** Work to complete **
All of the data below must be reproduced word for word, but without its images.

** Exercise material **
----------

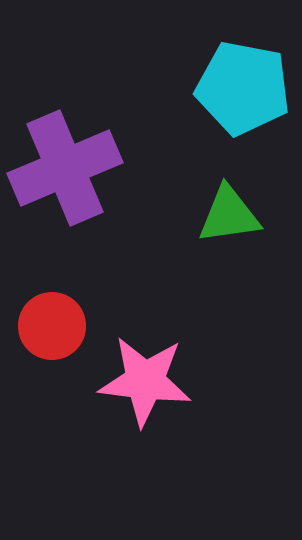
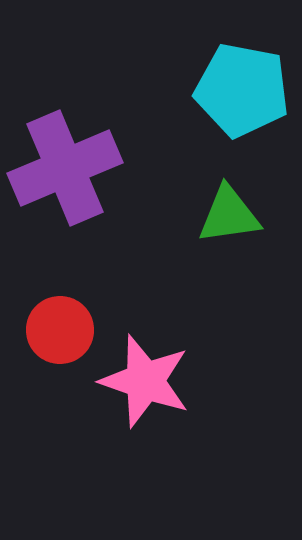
cyan pentagon: moved 1 px left, 2 px down
red circle: moved 8 px right, 4 px down
pink star: rotated 12 degrees clockwise
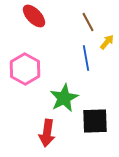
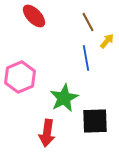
yellow arrow: moved 1 px up
pink hexagon: moved 5 px left, 8 px down; rotated 8 degrees clockwise
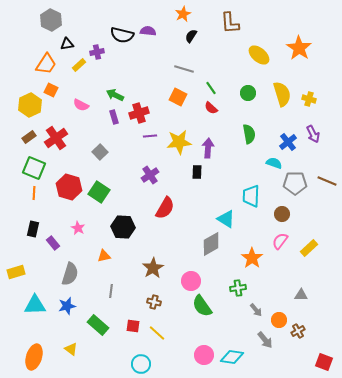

----------

** Answer section **
cyan pentagon: moved 1 px left, 2 px down
red circle: moved 8 px right, 4 px down
pink star: rotated 12 degrees clockwise
yellow arrow: moved 1 px up
pink hexagon: moved 5 px left, 8 px down; rotated 8 degrees clockwise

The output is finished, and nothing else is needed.